_Task statement_
Edit the listing from its start through the line containing "Question: Which point is closer to the camera taking", replacing "blue matte shirt" with "red cotton shirt" and keeping everything else the same. Return only that part.

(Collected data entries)
※

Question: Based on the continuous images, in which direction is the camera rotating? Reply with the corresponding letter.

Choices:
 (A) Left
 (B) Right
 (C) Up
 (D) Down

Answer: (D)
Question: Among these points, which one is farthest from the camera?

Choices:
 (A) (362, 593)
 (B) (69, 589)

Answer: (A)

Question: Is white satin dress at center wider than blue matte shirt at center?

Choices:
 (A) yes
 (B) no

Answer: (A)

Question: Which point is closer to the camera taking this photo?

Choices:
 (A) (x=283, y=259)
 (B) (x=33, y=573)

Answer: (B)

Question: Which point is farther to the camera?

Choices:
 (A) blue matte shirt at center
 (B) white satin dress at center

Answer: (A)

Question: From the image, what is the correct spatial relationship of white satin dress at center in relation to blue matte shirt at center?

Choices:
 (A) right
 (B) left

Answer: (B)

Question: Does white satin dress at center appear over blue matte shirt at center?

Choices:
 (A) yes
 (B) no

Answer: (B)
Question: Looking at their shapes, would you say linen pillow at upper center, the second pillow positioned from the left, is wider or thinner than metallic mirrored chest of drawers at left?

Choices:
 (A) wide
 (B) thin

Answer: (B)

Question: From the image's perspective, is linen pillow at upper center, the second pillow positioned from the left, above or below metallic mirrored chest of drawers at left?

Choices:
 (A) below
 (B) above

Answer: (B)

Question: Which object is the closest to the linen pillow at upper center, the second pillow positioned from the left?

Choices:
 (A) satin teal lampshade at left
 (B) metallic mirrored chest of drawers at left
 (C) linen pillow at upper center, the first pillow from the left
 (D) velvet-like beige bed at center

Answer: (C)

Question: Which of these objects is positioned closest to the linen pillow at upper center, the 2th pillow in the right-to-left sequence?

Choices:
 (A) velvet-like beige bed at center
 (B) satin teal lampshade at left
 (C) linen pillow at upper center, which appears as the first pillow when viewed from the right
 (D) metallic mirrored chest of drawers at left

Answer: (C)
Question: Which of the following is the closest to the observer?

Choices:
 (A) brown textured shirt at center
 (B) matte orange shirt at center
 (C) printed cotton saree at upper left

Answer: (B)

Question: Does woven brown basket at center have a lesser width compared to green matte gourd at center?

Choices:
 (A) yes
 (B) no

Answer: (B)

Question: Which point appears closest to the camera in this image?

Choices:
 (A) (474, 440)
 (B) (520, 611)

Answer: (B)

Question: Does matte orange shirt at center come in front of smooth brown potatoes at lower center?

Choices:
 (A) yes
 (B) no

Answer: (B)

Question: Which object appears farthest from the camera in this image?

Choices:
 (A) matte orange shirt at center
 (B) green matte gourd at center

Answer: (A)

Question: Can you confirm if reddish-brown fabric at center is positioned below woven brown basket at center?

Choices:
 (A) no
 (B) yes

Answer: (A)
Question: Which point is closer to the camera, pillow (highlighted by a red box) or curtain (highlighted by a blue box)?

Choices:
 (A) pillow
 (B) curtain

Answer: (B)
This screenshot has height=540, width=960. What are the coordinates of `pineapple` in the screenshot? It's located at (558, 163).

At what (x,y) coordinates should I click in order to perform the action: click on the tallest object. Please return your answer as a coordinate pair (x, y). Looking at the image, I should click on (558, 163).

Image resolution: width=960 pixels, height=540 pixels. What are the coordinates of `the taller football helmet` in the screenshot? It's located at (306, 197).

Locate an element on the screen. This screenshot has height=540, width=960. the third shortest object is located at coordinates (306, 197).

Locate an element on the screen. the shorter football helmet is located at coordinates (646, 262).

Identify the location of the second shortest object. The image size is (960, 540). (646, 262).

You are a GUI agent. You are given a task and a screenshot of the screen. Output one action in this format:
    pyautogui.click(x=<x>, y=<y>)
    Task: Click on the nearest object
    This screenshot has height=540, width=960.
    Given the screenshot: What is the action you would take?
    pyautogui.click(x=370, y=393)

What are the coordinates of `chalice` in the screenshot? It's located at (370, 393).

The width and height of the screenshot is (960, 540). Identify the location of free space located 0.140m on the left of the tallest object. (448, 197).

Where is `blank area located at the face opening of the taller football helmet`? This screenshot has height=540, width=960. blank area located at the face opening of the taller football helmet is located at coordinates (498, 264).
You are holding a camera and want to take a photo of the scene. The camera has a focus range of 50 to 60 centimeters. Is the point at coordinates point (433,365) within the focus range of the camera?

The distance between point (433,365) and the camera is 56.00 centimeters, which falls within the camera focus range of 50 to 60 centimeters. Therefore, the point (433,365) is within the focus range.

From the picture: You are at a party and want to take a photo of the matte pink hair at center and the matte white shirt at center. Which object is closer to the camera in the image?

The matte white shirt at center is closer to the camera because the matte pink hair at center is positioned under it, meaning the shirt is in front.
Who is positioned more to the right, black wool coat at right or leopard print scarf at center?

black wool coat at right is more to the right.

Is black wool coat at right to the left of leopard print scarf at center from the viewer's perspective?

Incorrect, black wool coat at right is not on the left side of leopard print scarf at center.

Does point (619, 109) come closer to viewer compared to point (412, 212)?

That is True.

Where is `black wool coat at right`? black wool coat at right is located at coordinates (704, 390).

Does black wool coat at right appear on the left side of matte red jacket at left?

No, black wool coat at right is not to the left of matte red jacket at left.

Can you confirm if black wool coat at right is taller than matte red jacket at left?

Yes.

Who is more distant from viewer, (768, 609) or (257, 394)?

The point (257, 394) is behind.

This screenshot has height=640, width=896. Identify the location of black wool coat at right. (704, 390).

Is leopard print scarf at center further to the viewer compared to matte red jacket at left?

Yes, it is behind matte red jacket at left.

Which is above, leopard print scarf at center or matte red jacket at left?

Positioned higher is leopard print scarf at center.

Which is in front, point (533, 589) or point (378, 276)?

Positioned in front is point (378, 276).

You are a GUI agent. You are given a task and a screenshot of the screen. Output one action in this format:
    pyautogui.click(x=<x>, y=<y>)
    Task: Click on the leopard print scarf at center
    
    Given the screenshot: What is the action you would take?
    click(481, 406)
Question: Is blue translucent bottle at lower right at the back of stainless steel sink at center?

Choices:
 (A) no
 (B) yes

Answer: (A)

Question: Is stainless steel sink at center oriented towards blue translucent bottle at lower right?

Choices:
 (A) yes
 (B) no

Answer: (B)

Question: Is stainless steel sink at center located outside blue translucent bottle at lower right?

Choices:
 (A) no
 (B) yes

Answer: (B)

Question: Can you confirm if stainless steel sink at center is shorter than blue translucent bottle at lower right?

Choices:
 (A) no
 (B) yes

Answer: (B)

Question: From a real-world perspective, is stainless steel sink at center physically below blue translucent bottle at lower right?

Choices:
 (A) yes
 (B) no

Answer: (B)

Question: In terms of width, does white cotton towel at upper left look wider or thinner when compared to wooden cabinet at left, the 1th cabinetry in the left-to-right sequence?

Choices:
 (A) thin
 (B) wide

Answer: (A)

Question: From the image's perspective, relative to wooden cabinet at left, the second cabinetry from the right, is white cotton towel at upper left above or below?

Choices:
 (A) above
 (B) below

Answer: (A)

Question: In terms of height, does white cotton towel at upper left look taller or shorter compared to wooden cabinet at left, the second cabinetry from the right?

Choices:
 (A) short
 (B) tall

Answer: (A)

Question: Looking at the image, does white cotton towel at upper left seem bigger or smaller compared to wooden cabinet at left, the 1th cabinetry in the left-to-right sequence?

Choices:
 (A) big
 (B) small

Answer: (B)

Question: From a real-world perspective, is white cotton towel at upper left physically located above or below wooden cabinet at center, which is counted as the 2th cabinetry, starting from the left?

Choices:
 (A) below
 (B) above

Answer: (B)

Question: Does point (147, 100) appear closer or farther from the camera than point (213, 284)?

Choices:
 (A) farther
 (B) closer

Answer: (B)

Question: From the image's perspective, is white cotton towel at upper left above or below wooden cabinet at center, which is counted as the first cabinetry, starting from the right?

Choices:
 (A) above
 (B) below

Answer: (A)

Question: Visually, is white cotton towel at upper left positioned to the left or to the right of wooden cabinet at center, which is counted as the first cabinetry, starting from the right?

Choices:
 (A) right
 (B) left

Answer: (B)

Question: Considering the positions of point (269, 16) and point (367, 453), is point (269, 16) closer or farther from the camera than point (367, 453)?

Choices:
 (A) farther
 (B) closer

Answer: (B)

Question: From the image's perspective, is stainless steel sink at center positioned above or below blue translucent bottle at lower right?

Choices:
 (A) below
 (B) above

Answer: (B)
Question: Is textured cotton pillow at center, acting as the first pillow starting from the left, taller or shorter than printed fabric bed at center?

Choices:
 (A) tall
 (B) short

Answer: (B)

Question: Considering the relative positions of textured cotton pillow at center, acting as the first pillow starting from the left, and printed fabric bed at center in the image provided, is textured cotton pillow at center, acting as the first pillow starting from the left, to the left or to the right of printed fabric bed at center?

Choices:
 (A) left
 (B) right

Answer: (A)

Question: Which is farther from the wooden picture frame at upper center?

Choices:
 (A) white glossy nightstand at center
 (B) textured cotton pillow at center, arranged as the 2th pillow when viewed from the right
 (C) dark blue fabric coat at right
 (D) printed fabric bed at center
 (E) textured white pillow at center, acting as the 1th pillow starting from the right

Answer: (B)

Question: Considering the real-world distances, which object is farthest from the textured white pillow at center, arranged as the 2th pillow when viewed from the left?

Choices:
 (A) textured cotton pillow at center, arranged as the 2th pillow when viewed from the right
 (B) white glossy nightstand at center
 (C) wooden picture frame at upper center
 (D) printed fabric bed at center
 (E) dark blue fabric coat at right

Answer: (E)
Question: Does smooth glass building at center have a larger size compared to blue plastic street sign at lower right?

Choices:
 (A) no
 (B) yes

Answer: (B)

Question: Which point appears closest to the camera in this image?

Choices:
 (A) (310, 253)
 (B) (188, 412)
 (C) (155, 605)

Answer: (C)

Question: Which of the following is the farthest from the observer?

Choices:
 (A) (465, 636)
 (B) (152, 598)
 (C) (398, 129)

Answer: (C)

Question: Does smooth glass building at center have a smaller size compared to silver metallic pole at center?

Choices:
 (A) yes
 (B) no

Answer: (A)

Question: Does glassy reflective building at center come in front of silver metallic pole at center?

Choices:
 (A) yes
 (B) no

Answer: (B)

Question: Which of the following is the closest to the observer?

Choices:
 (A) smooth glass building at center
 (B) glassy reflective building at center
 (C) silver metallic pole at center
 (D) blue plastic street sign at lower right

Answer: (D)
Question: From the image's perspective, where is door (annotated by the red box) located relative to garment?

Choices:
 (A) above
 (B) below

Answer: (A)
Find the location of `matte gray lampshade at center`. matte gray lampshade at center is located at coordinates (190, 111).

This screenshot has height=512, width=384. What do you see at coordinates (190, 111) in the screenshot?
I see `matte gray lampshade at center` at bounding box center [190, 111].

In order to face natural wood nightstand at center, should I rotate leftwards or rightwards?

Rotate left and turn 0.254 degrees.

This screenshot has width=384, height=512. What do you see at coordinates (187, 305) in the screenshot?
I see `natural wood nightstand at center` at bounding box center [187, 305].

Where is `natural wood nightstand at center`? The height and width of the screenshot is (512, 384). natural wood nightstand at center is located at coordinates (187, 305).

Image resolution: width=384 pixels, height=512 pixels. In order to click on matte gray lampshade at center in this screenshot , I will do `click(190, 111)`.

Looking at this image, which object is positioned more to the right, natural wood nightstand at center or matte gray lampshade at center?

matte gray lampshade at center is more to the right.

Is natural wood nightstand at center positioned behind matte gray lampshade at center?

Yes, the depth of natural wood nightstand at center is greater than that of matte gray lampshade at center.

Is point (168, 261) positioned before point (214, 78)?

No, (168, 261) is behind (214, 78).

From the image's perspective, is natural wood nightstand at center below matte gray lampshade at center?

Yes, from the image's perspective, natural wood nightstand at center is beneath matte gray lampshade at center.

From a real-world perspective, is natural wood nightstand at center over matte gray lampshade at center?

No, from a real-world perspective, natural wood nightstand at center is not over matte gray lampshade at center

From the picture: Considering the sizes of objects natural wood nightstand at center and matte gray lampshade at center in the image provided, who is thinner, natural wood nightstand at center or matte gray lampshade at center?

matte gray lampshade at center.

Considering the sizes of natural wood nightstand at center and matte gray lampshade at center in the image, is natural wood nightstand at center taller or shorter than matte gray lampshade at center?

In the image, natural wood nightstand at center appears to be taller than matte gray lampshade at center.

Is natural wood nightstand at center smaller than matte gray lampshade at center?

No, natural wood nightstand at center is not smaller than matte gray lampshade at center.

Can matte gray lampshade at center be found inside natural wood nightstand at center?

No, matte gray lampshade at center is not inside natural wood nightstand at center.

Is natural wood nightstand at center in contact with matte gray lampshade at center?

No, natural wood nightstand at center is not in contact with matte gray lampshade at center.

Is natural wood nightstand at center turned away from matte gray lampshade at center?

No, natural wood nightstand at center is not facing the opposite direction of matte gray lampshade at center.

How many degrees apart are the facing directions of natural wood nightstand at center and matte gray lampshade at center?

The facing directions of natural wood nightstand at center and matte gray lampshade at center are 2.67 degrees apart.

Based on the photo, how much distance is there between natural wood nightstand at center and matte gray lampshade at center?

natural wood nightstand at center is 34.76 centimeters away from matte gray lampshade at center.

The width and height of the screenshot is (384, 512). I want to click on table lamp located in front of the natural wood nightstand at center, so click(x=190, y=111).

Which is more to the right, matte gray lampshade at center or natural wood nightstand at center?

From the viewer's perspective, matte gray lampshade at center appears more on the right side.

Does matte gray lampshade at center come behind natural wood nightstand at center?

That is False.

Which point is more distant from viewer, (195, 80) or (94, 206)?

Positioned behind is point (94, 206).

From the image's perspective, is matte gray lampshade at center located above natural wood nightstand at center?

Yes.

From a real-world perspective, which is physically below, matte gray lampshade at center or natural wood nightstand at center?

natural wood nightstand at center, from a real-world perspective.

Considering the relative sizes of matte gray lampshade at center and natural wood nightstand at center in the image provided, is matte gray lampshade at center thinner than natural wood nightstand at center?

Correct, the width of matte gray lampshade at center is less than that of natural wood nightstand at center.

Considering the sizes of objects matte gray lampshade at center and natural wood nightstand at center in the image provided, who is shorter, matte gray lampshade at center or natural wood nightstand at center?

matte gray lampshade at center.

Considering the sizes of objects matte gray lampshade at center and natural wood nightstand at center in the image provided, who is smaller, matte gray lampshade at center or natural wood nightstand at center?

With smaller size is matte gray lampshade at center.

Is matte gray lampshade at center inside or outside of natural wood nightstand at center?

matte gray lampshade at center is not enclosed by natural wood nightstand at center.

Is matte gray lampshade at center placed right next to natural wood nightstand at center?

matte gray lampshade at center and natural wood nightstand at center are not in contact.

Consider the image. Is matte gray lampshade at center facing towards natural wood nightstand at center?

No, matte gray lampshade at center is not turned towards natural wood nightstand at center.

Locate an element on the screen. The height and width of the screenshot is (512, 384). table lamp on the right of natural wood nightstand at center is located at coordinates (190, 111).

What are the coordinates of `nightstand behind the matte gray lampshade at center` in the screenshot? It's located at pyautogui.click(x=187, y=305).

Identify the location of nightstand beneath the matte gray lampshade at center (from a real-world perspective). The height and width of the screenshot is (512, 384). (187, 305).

※

_Result for this exercise_
Question: Based on the continuous images, in which direction is the camera rotating? Reply with the corresponding letter.

Choices:
 (A) Left
 (B) Right
 (C) Up
 (D) Down

Answer: (D)
Question: Among these points, which one is farthest from the camera?

Choices:
 (A) (362, 593)
 (B) (69, 589)

Answer: (A)

Question: Is white satin dress at center wider than red cotton shirt at center?

Choices:
 (A) yes
 (B) no

Answer: (A)

Question: Which point is closer to the camera taking this photo?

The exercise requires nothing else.